## Given records:
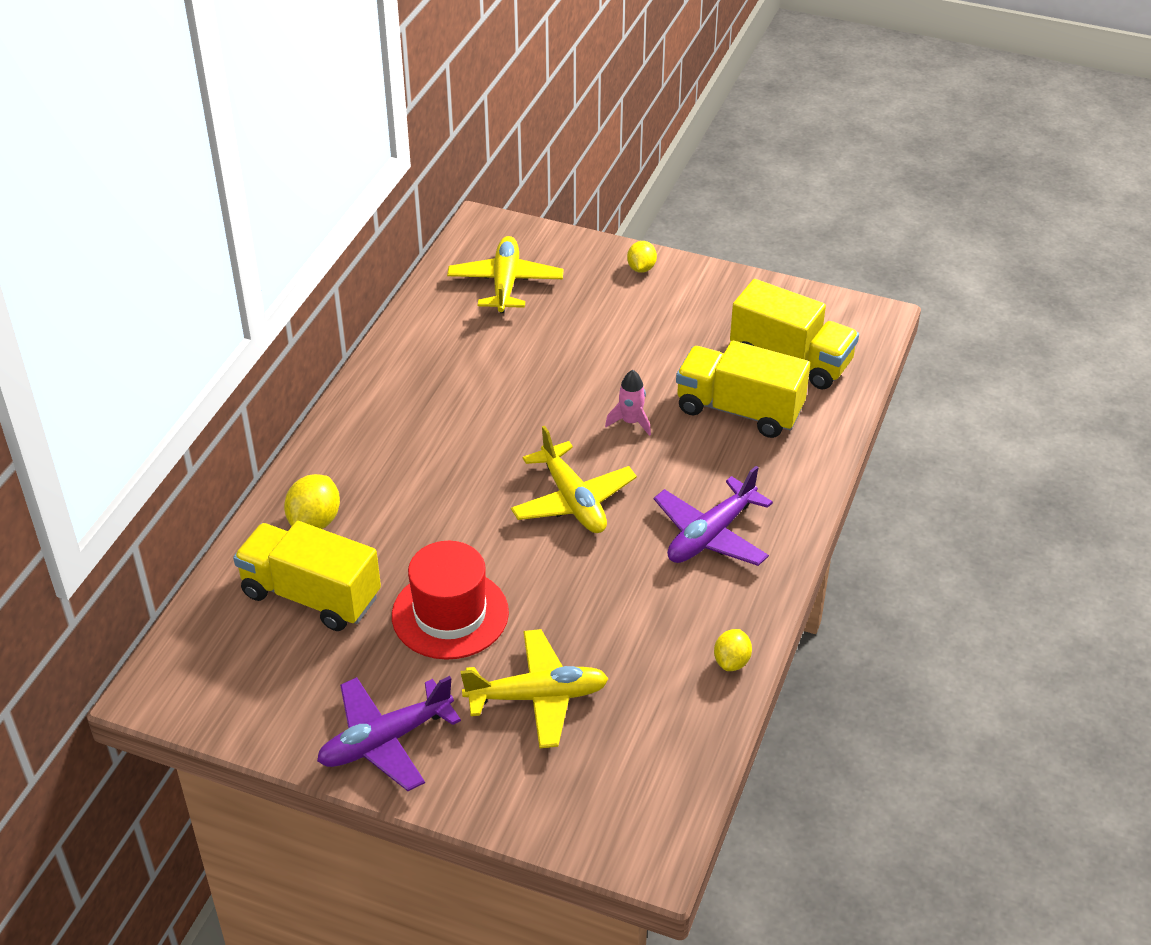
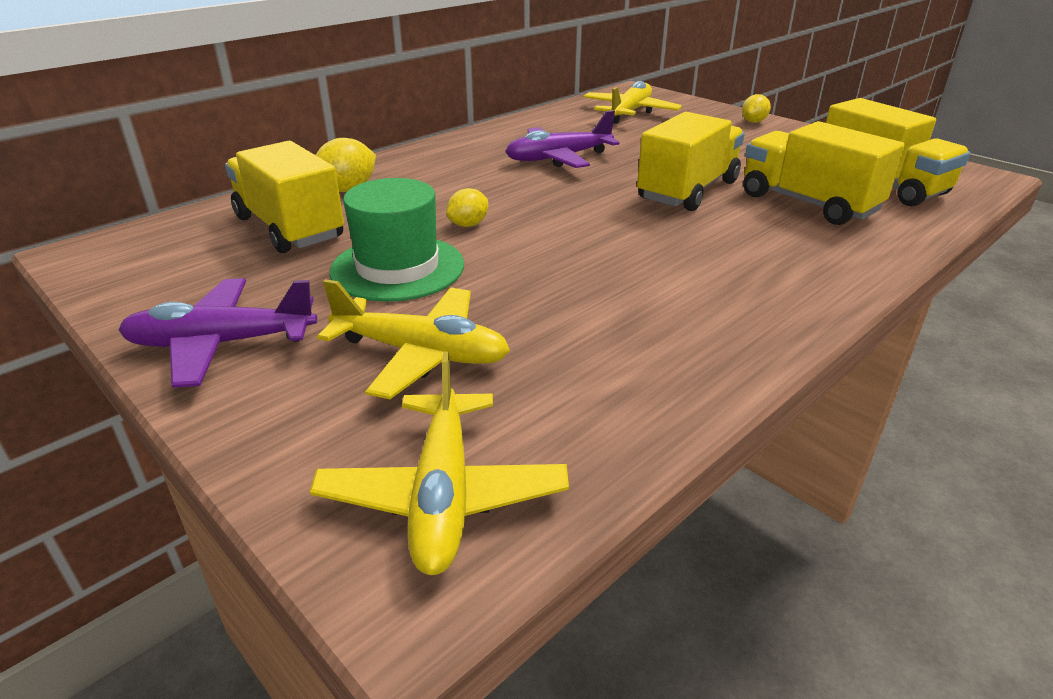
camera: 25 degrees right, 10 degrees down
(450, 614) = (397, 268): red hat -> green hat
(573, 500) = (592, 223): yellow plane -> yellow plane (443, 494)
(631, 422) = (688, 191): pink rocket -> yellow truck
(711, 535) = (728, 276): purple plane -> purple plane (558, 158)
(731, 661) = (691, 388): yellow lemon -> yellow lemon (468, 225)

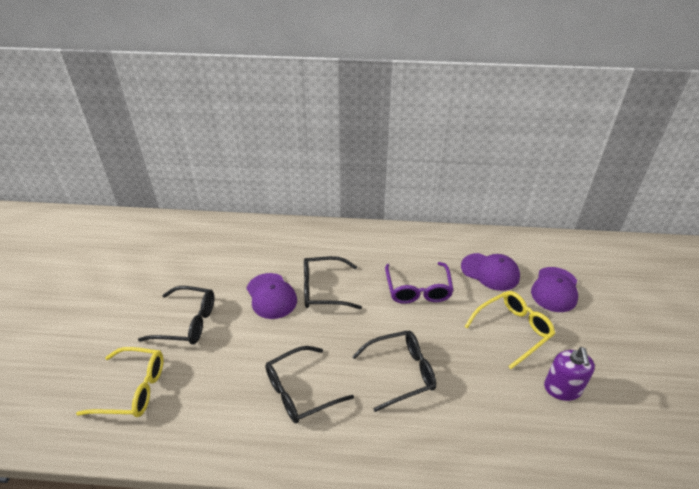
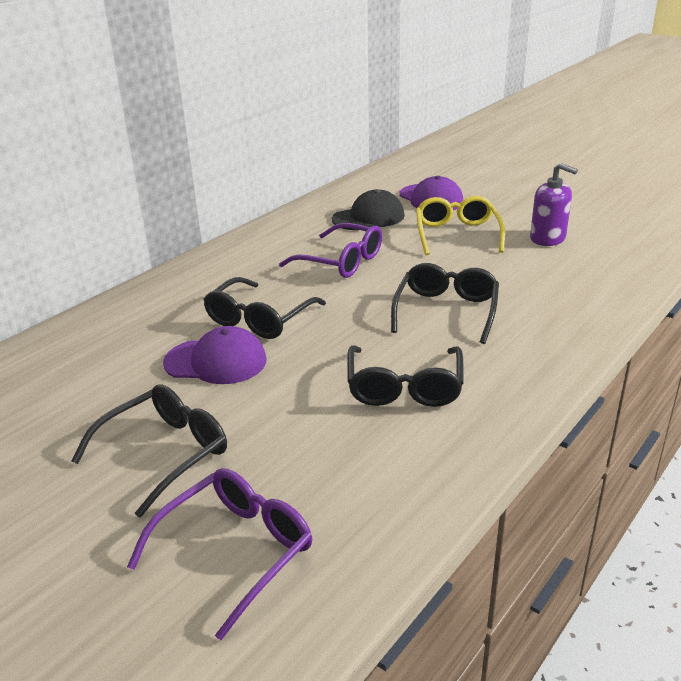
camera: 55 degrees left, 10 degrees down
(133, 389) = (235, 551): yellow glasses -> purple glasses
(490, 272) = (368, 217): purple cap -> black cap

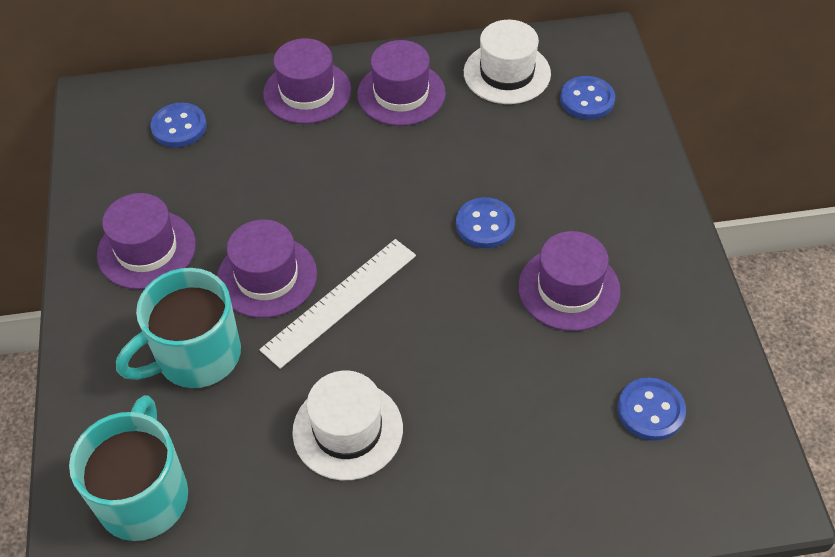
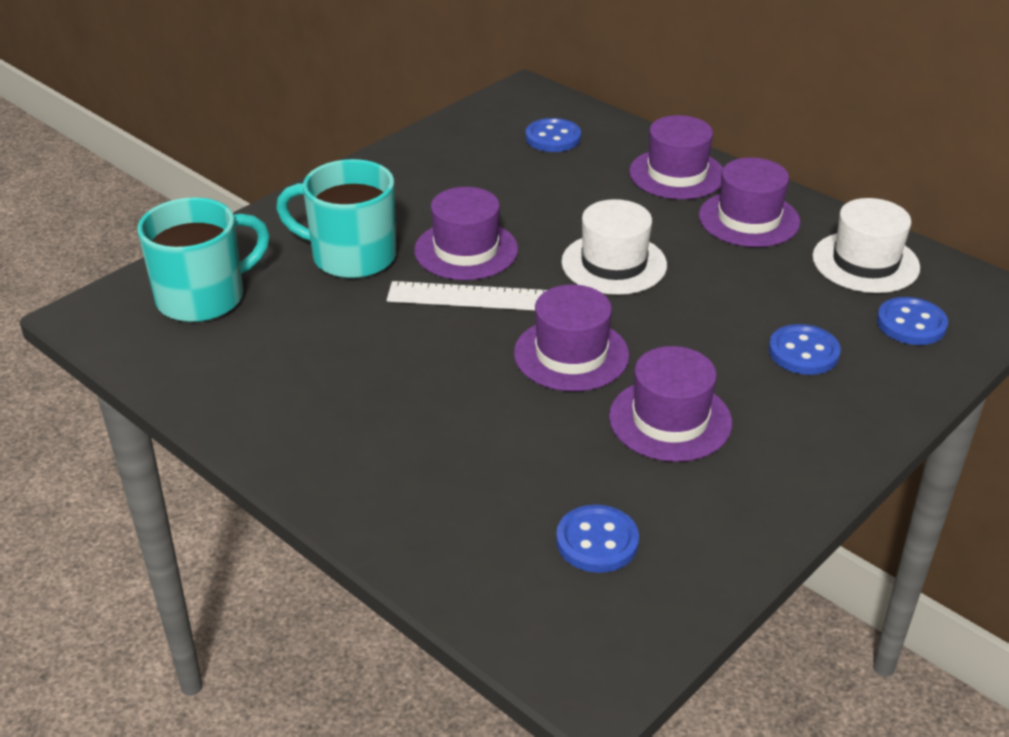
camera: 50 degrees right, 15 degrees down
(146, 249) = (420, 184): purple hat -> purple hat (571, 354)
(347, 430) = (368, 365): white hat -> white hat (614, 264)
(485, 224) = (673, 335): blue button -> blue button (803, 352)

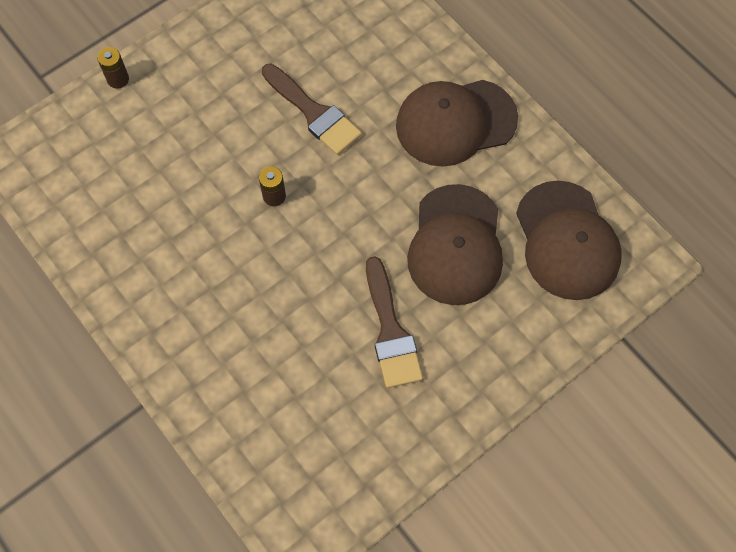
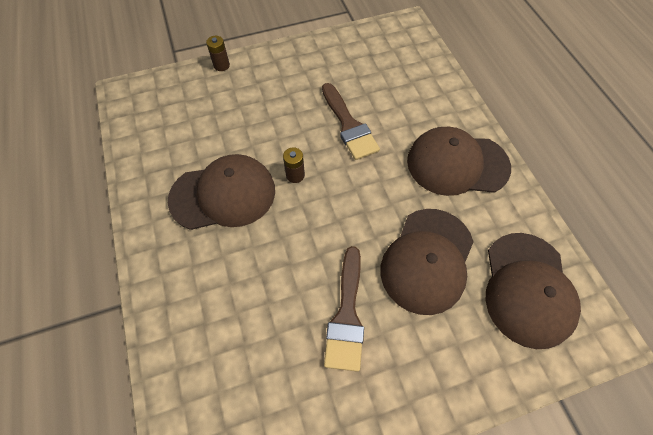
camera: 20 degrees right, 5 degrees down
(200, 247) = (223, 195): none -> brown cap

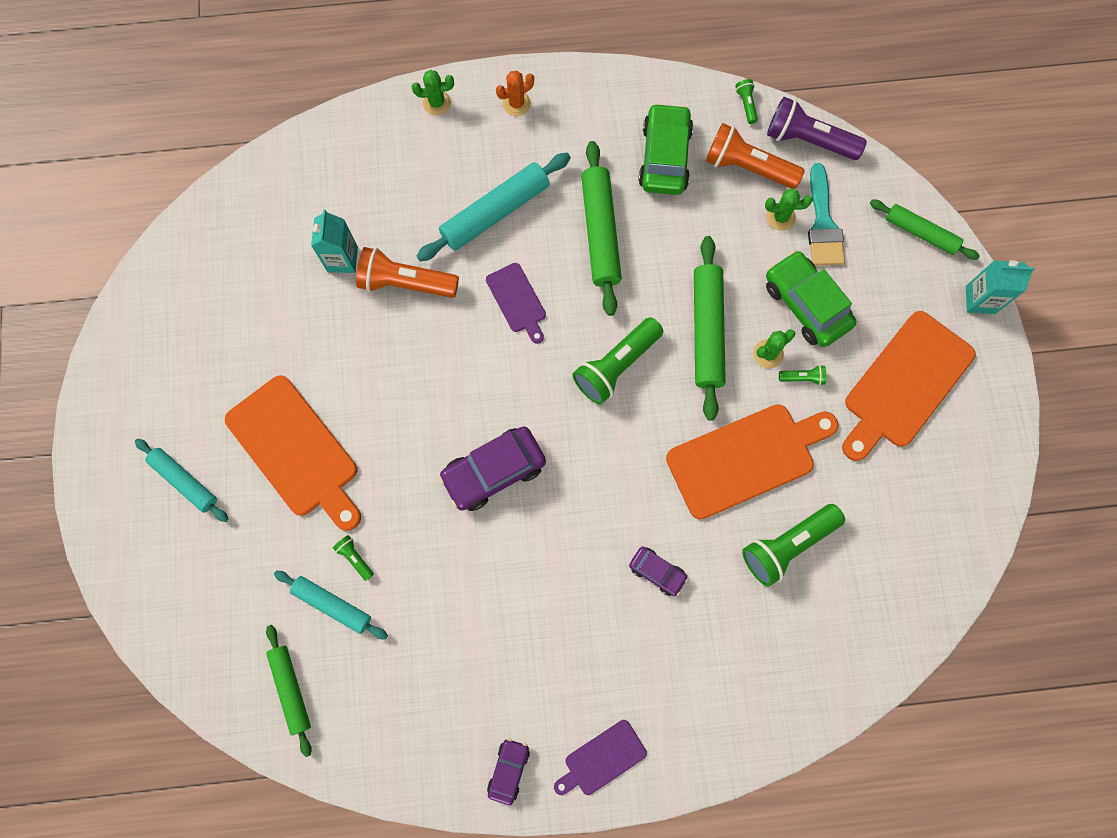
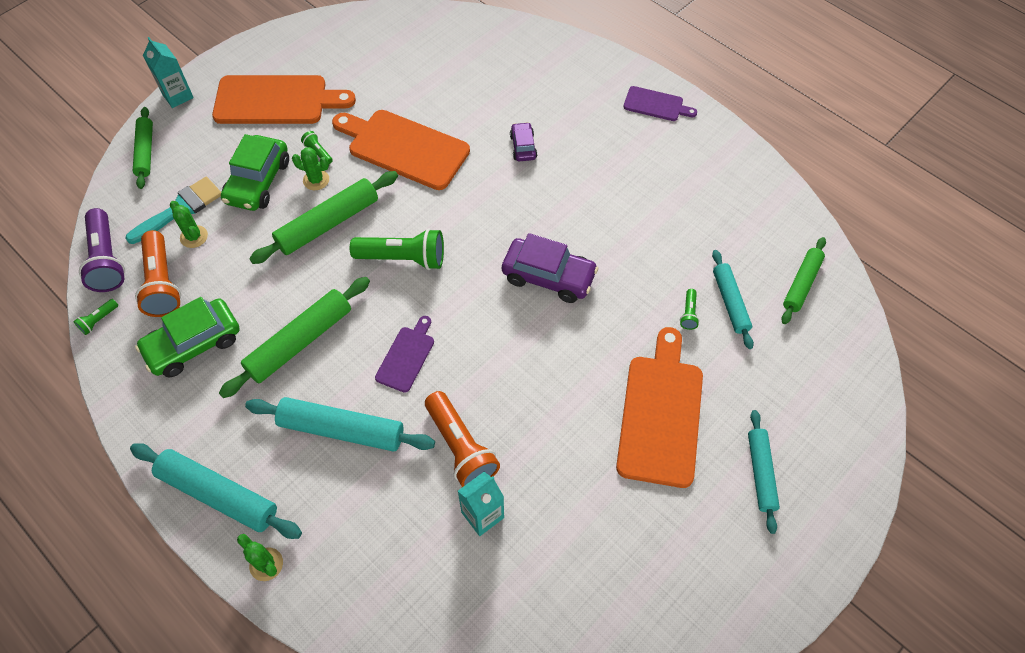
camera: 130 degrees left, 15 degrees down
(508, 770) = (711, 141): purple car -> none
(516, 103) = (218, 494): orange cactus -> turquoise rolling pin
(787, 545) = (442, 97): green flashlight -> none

## Directions:
Where the string "left" appears in a line of the entries, count that line, and state the total alone.

## Task answer:
2